══ EXTRACTED RECORDS

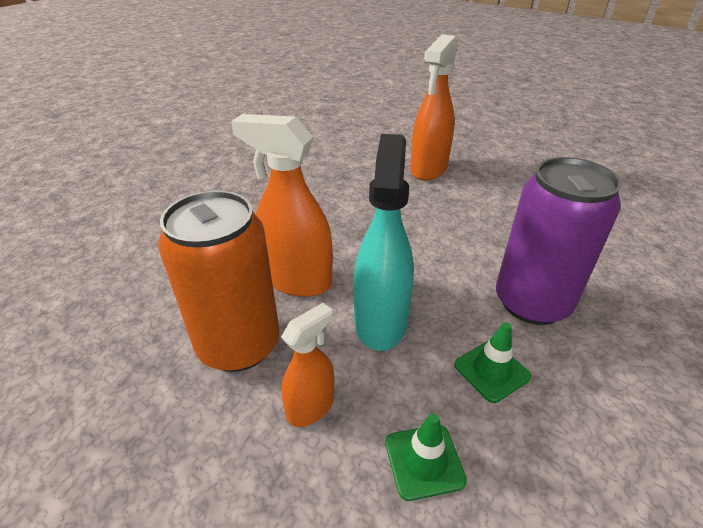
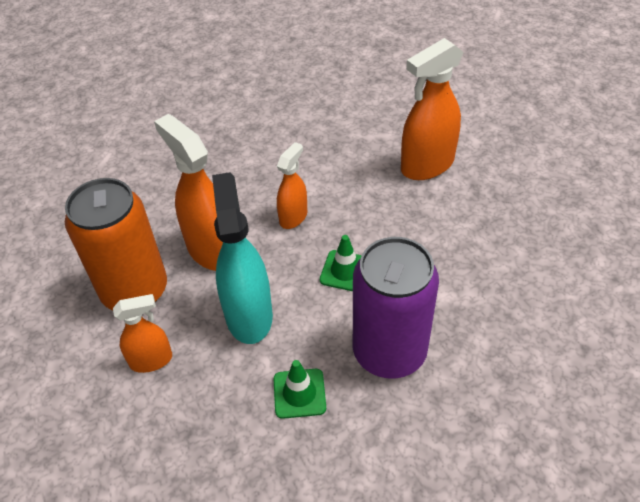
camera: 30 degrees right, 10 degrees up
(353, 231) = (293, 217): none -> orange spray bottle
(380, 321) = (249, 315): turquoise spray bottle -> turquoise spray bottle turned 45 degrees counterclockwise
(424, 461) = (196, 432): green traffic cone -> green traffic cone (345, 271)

════
══ EXTRACTED RECORDS

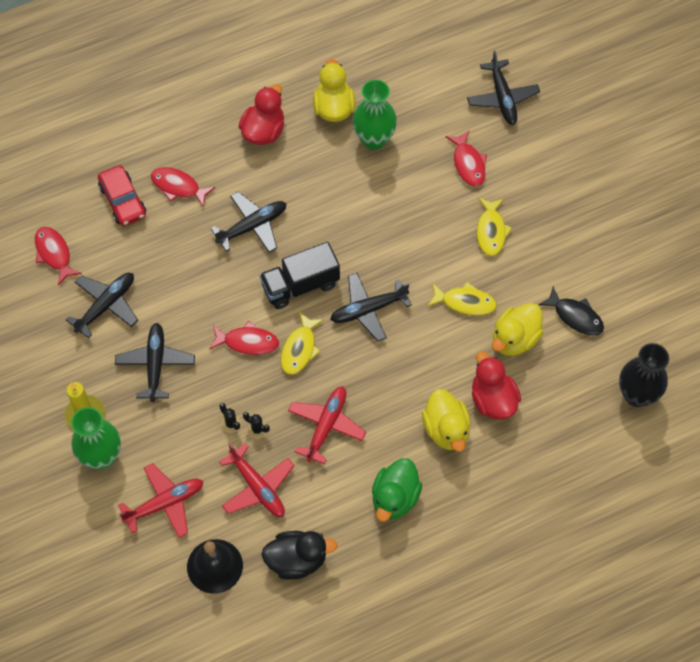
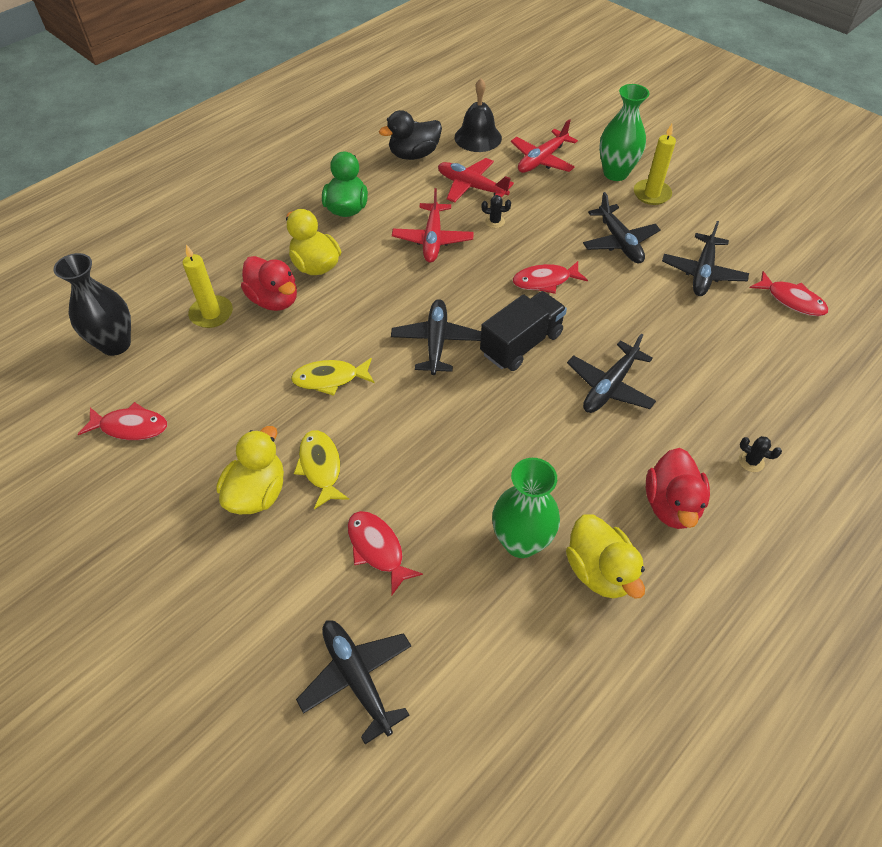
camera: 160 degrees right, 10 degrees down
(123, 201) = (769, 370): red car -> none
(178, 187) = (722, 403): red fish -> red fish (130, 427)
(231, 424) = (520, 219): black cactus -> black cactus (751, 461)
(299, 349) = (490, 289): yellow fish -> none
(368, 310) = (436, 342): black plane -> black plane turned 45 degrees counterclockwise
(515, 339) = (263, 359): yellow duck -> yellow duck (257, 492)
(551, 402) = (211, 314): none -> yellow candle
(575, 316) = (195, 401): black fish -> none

════
══ EXTRACTED RECORDS

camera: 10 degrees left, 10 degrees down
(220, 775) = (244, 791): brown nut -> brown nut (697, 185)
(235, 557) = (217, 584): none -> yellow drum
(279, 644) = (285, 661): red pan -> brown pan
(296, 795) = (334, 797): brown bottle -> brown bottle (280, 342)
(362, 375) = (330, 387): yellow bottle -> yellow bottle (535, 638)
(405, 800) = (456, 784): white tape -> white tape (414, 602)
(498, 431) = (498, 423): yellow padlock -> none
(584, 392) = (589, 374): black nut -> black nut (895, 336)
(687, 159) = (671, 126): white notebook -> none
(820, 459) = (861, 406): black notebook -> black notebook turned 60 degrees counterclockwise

════

*REQUIRED WORK:* Please copy, exactly as written, every line in the listing above from the line with "(123, 201) = (769, 370): red car -> none" up to and including the line with "(575, 316) = (195, 401): black fish -> none".

*WRITTEN SOLUTION:*
(123, 201) = (769, 370): red car -> none
(178, 187) = (722, 403): red fish -> red fish (130, 427)
(231, 424) = (520, 219): black cactus -> black cactus (751, 461)
(299, 349) = (490, 289): yellow fish -> none
(368, 310) = (436, 342): black plane -> black plane turned 45 degrees counterclockwise
(515, 339) = (263, 359): yellow duck -> yellow duck (257, 492)
(551, 402) = (211, 314): none -> yellow candle
(575, 316) = (195, 401): black fish -> none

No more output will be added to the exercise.